=== What you need to do ===
Your reply should consist solely of the lines from the one containing "BT1: 9V (plus" through the end of the data, restated word for word.

[Stored entries]
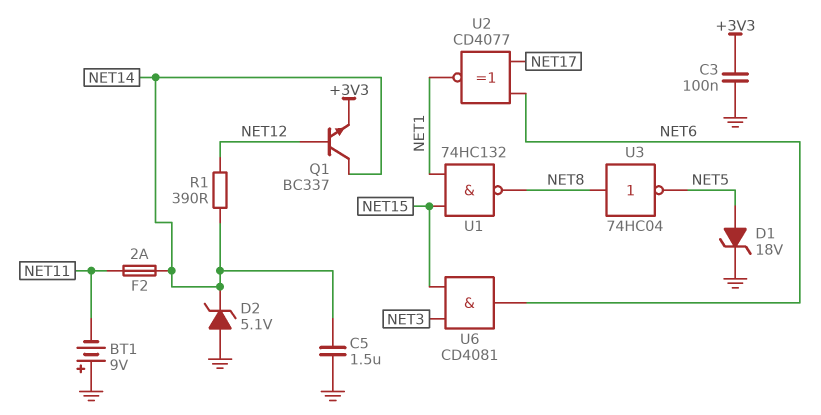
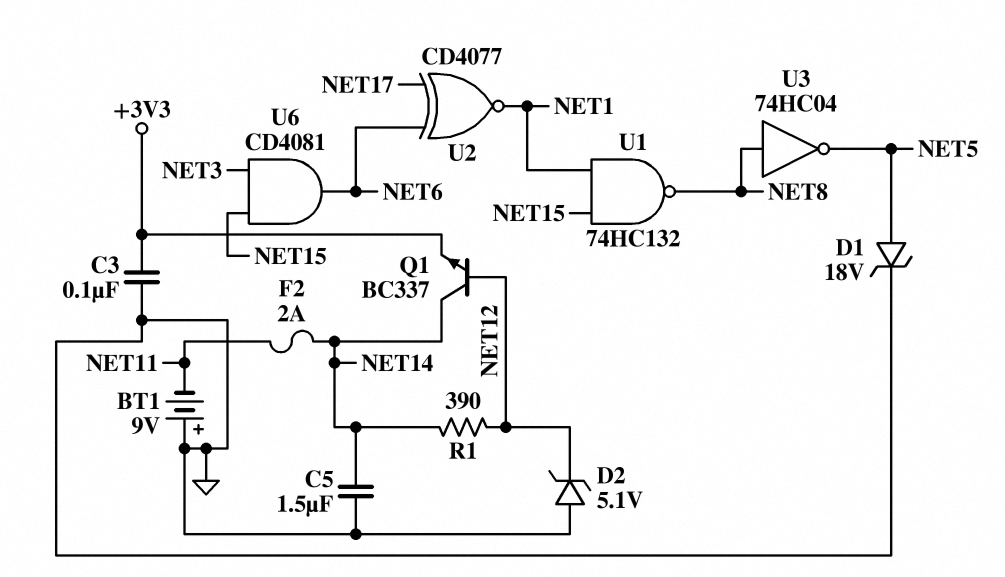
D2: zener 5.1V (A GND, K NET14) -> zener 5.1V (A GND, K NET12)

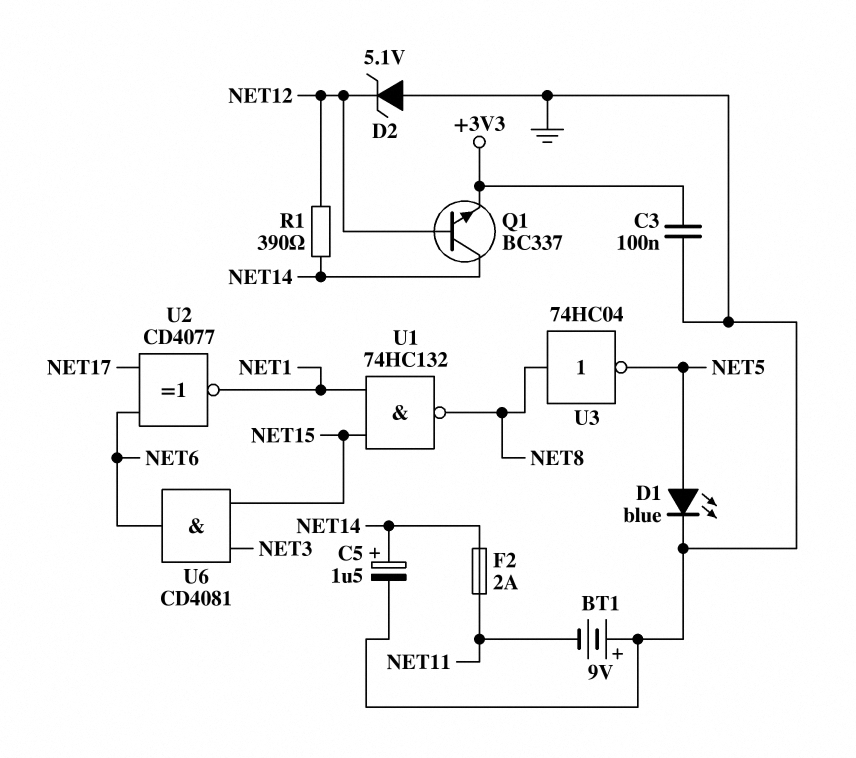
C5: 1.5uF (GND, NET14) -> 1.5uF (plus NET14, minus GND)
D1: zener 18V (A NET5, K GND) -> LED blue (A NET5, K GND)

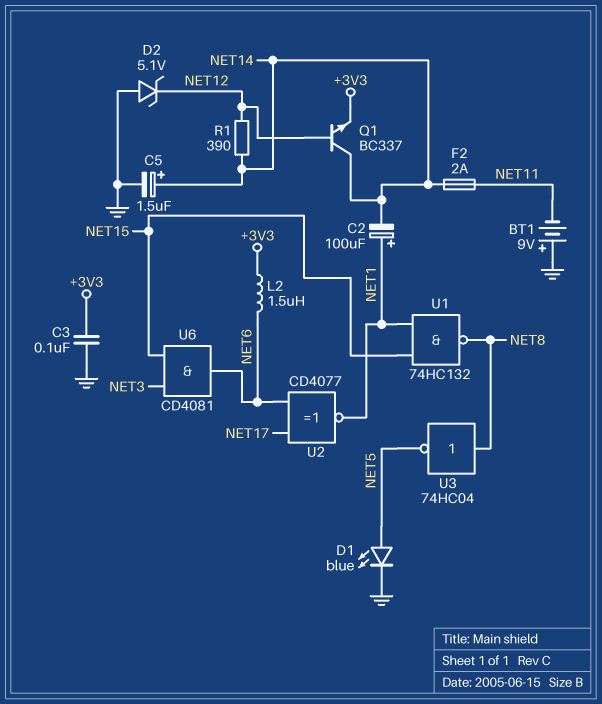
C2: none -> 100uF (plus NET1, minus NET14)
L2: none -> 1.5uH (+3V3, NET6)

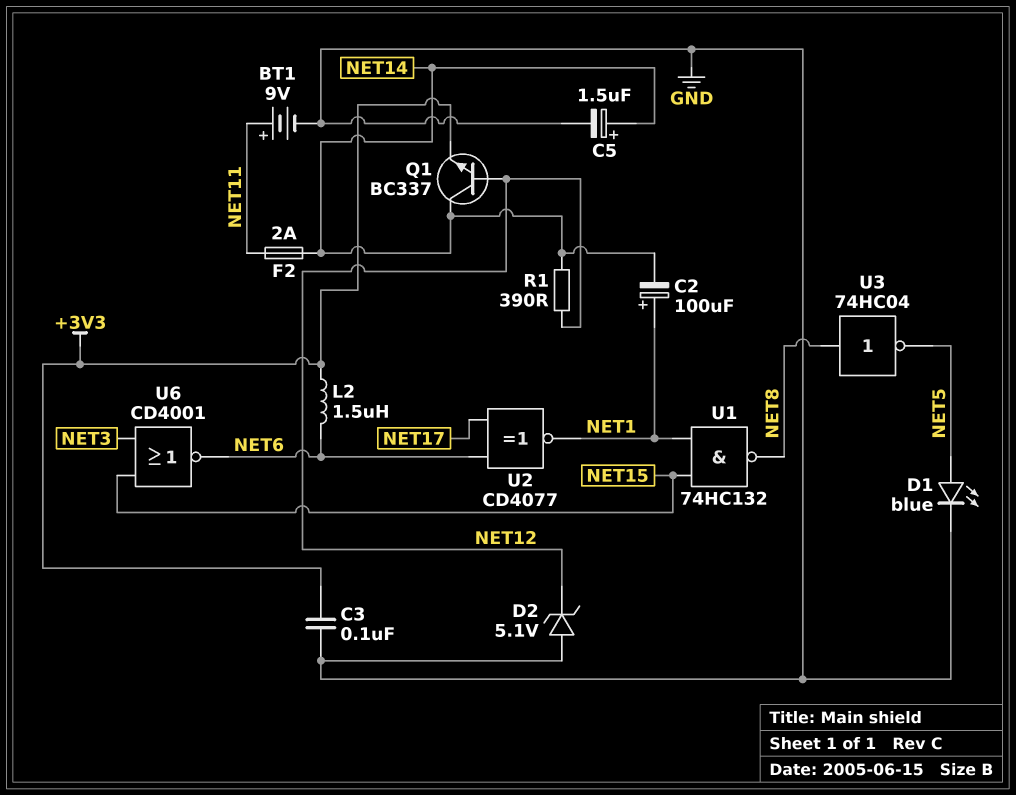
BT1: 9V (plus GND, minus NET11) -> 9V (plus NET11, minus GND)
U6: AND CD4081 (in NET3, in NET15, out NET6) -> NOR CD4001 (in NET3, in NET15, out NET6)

=== Reply to the task ===
BT1: 9V (plus GND, minus NET11) -> 9V (plus NET11, minus GND)
U6: AND CD4081 (in NET3, in NET15, out NET6) -> NOR CD4001 (in NET3, in NET15, out NET6)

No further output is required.